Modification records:
-- Opening Marker --
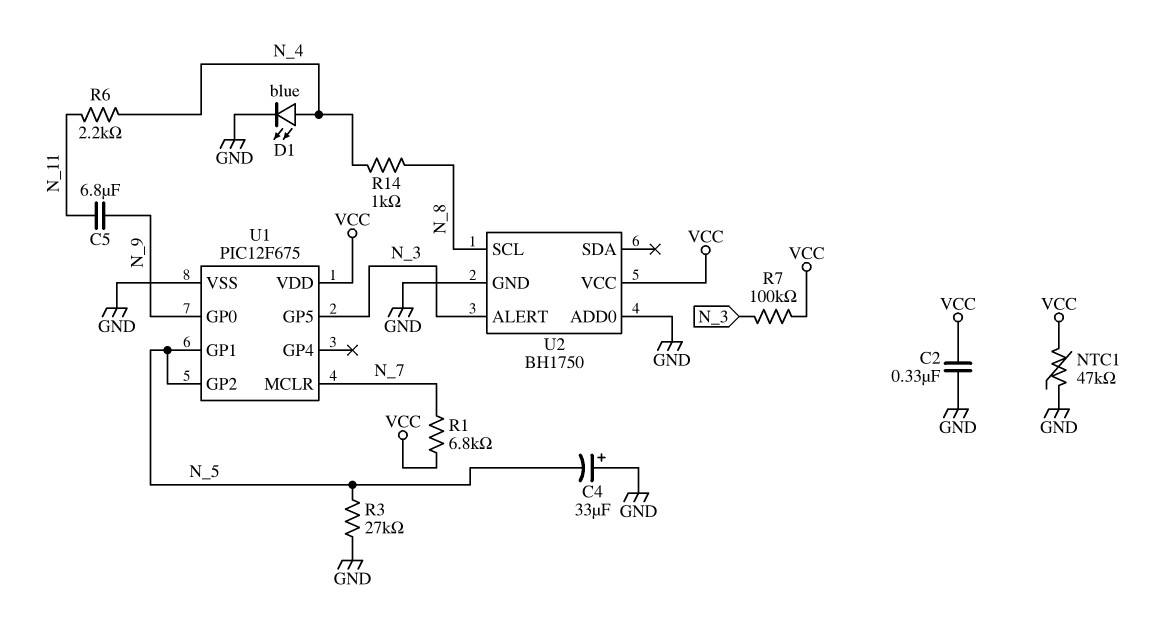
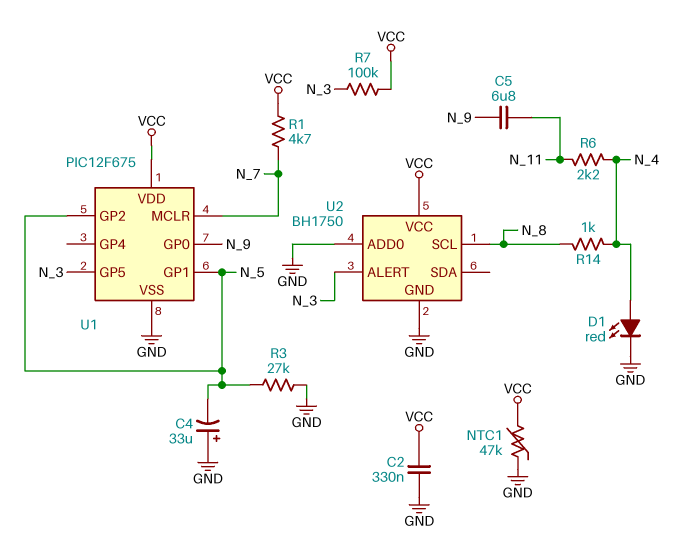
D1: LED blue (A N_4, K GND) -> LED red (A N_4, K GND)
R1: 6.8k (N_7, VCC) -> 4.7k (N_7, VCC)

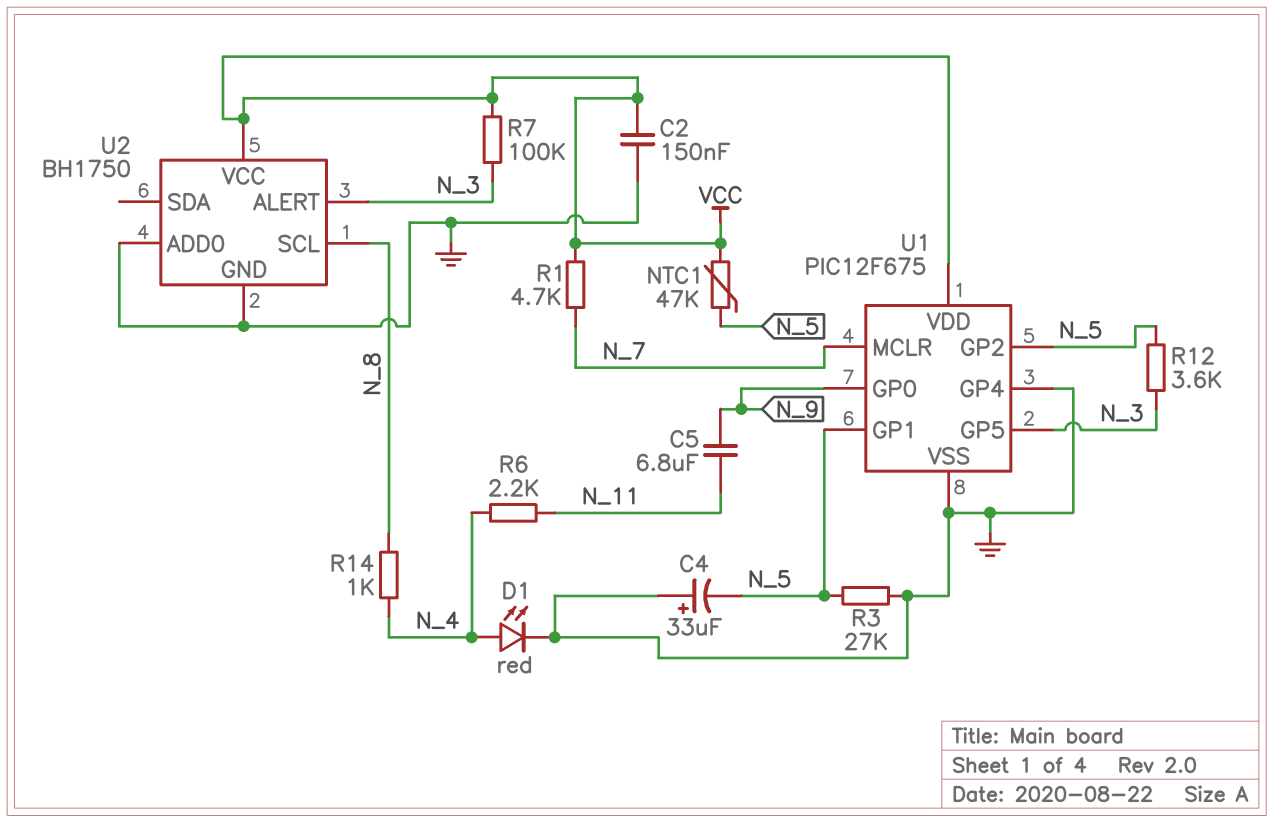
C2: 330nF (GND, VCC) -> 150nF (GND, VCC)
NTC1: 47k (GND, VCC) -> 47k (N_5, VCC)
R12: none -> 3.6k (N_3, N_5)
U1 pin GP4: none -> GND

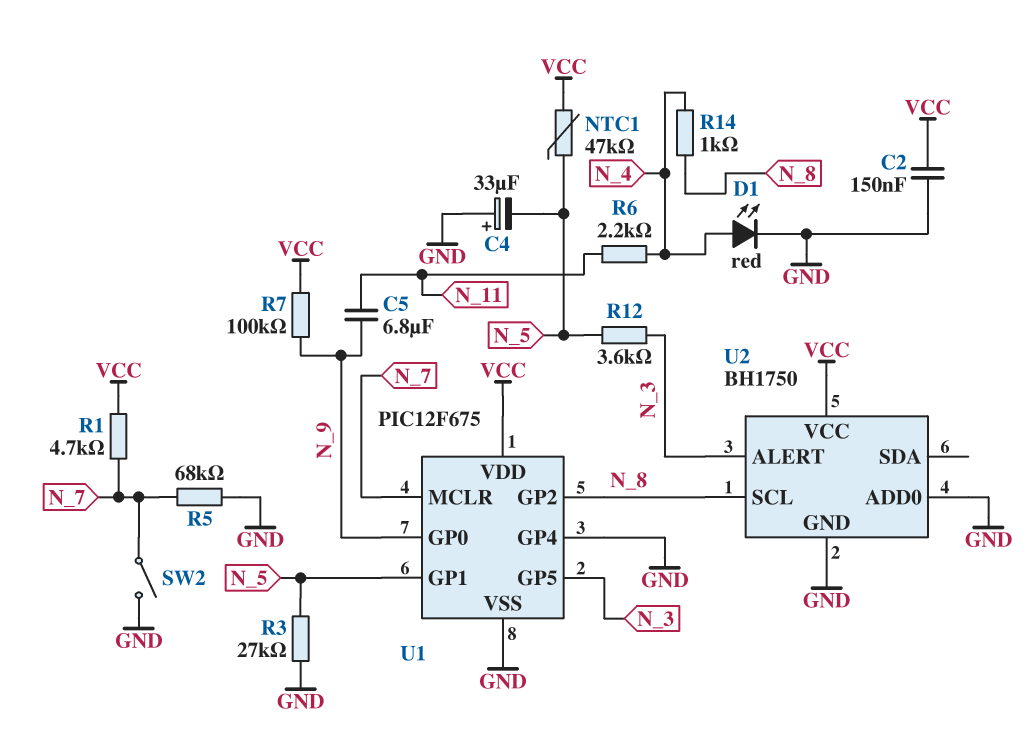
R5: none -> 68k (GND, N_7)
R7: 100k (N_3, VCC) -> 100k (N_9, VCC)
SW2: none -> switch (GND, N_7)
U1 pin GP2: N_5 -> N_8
-- Closing Marker --
▸ **Assigned task**: Beginning at the line that holds "U1 pin GP4: none -> GND" and ending with the last line of the entries, please set down each line exactly, leaving every picture out.

▸ **Written solution**:
U1 pin GP4: none -> GND

R5: none -> 68k (GND, N_7)
R7: 100k (N_3, VCC) -> 100k (N_9, VCC)
SW2: none -> switch (GND, N_7)
U1 pin GP2: N_5 -> N_8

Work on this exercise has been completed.